Assignment: Everything in the records is to be written out exactly, except the pictures.

Dataset extract:
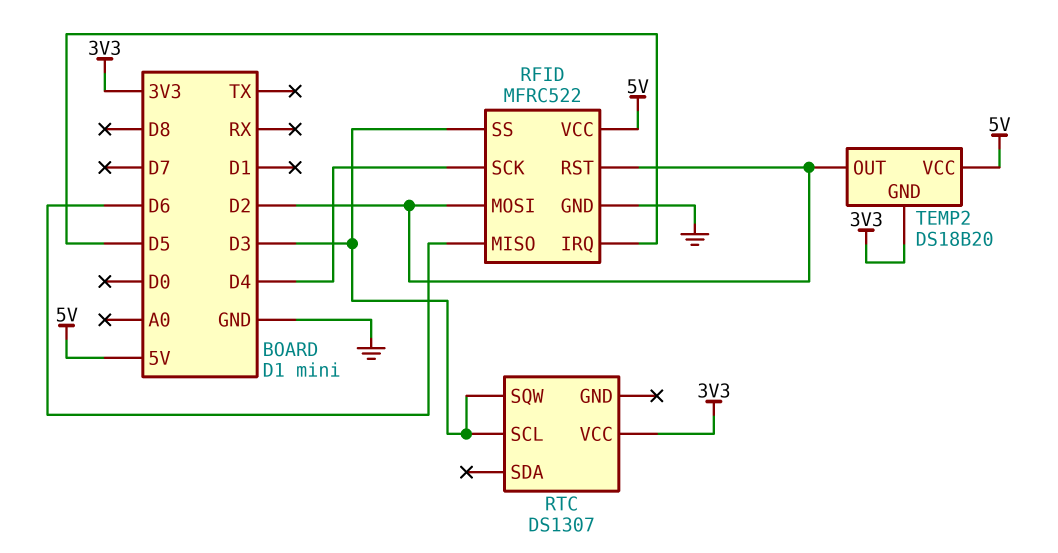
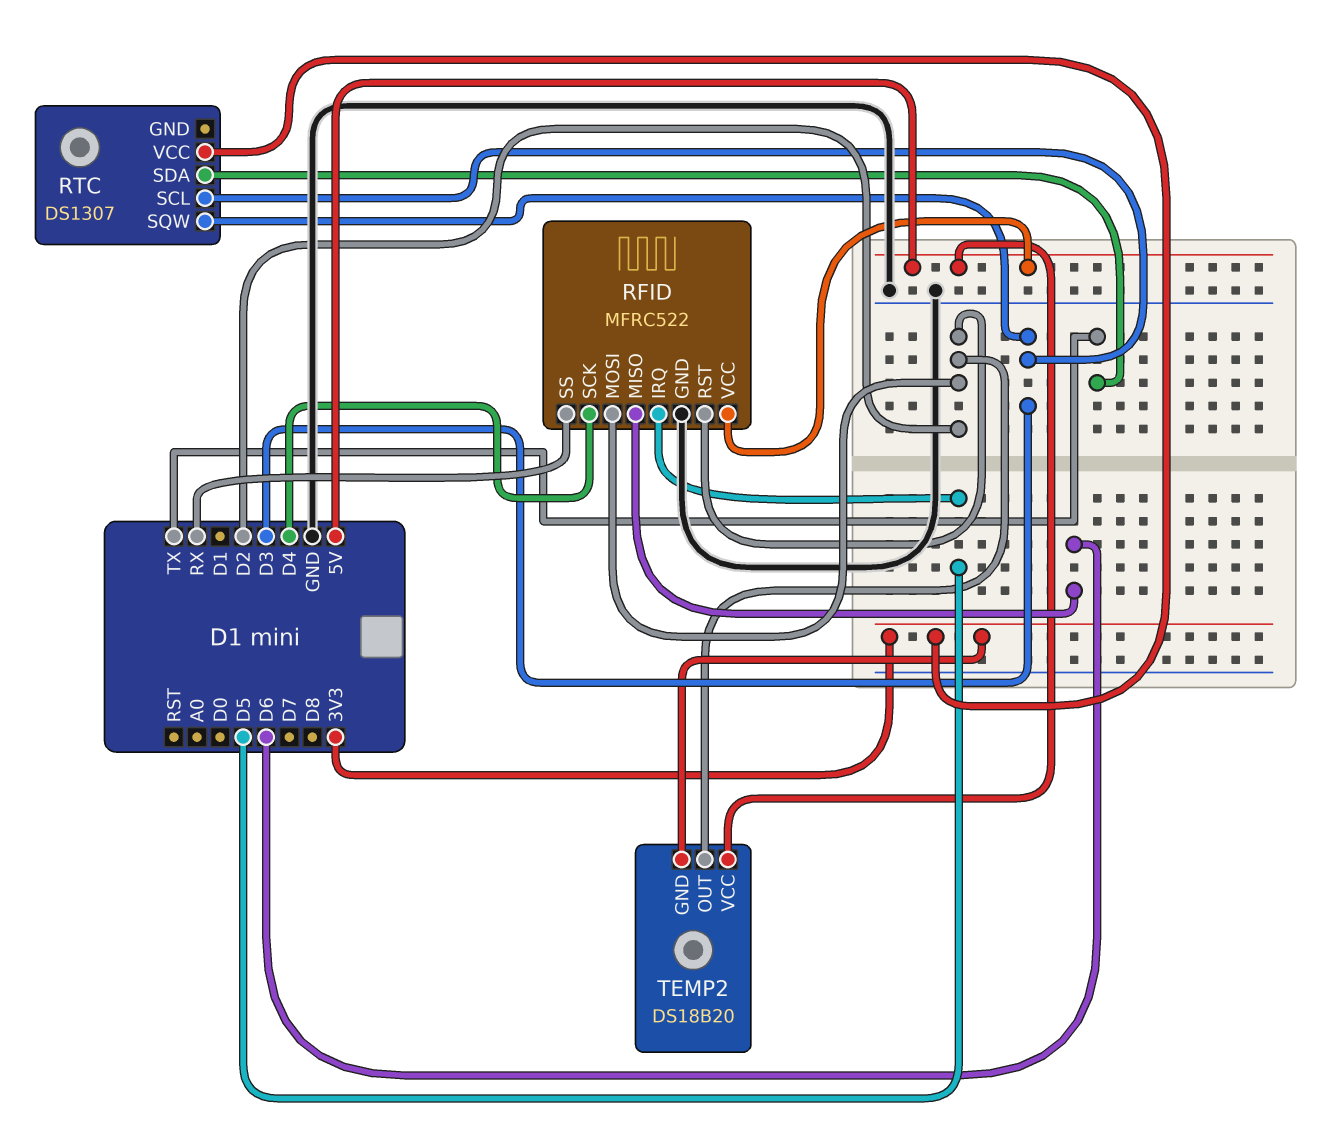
RFID pin SS: D3 -> RX
RTC pin SDA: none -> TX

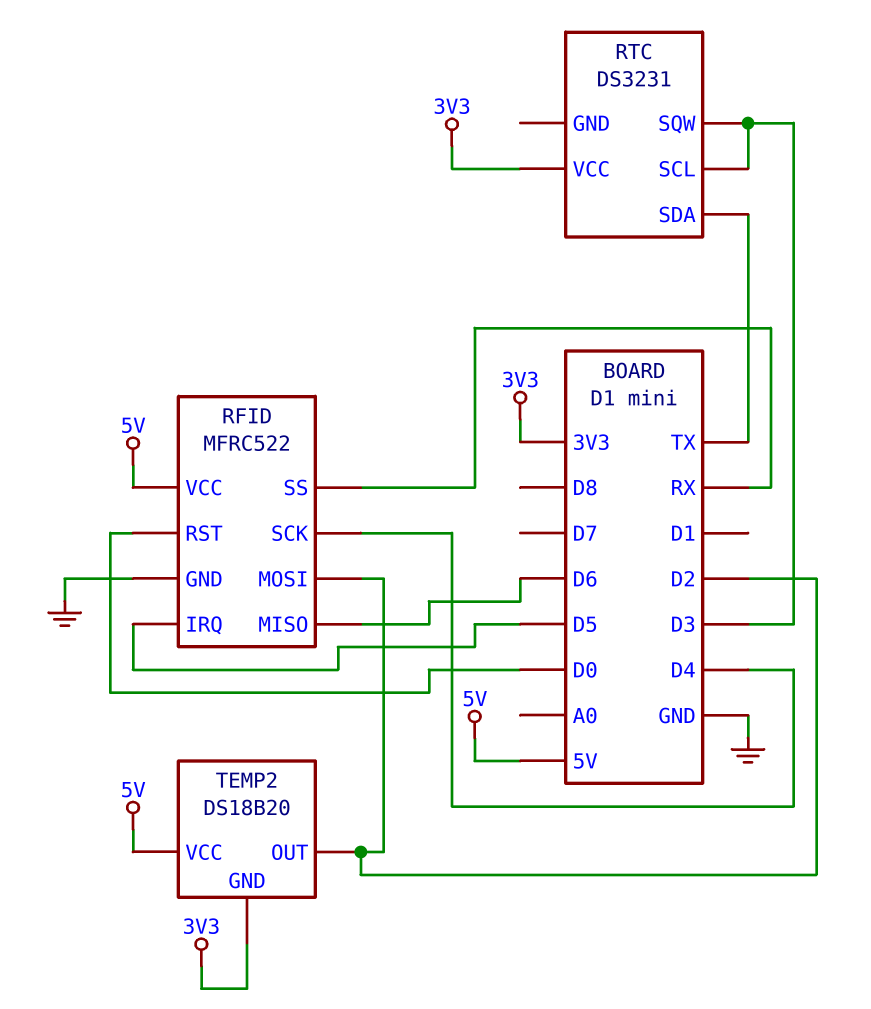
RFID pin RST: D2 -> D0
RTC: DS1307 -> DS3231

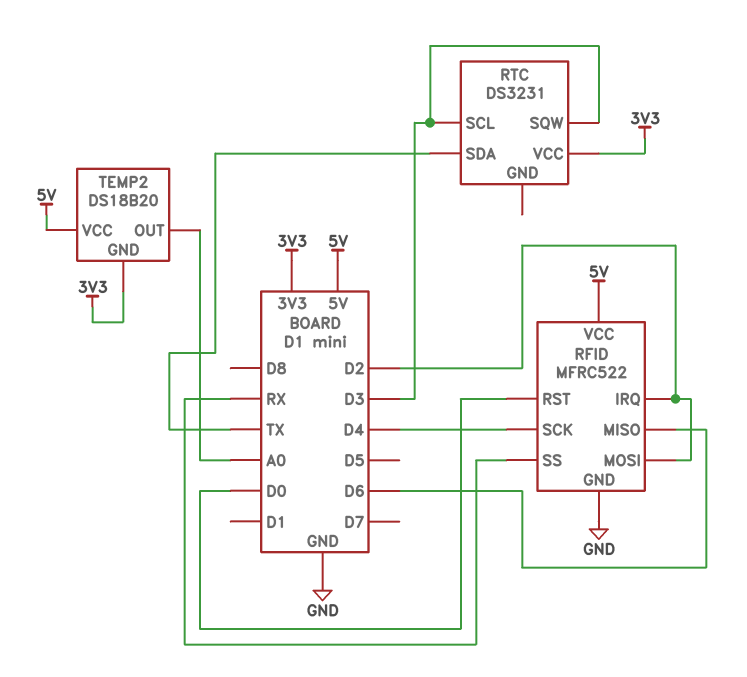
RFID pin IRQ: D5 -> D2
TEMP2 pin OUT: D2 -> A0

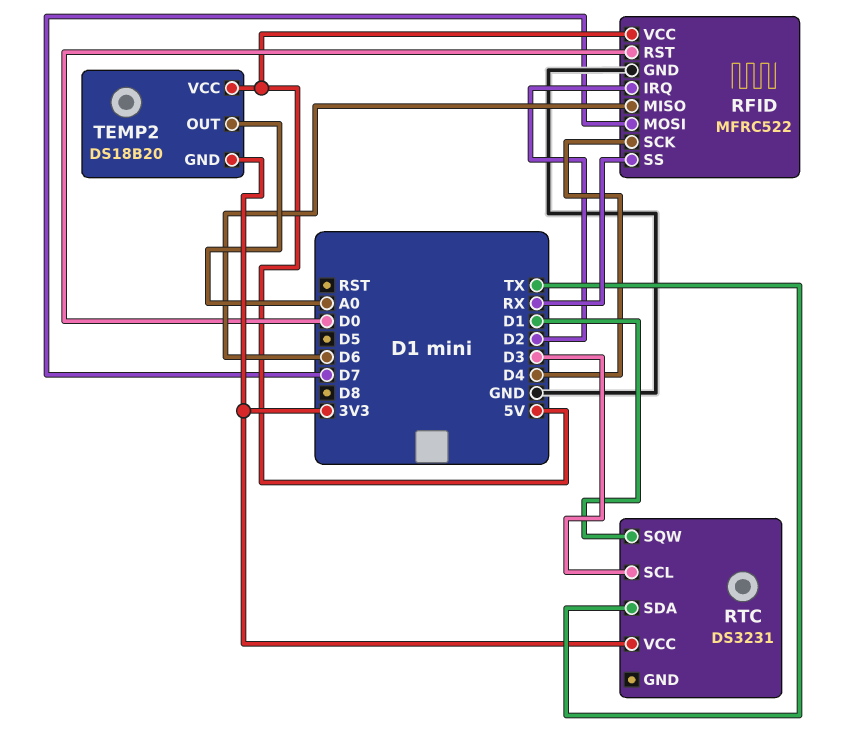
RFID pin MOSI: D2 -> D7
RTC pin SQW: D3 -> D1

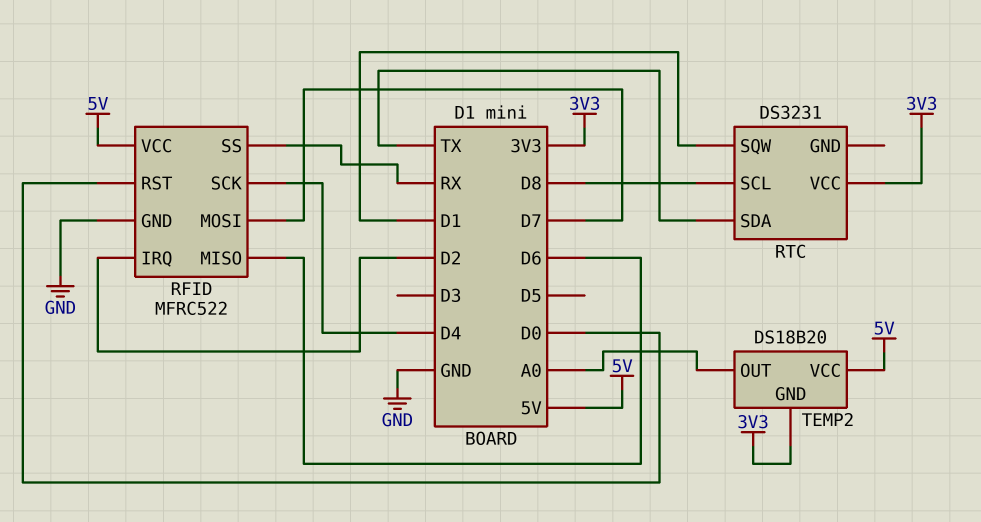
RTC pin SCL: D3 -> D8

Response to this task:
RFID pin SS: D3 -> RX
RTC pin SDA: none -> TX

RFID pin RST: D2 -> D0
RTC: DS1307 -> DS3231

RFID pin IRQ: D5 -> D2
TEMP2 pin OUT: D2 -> A0

RFID pin MOSI: D2 -> D7
RTC pin SQW: D3 -> D1

RTC pin SCL: D3 -> D8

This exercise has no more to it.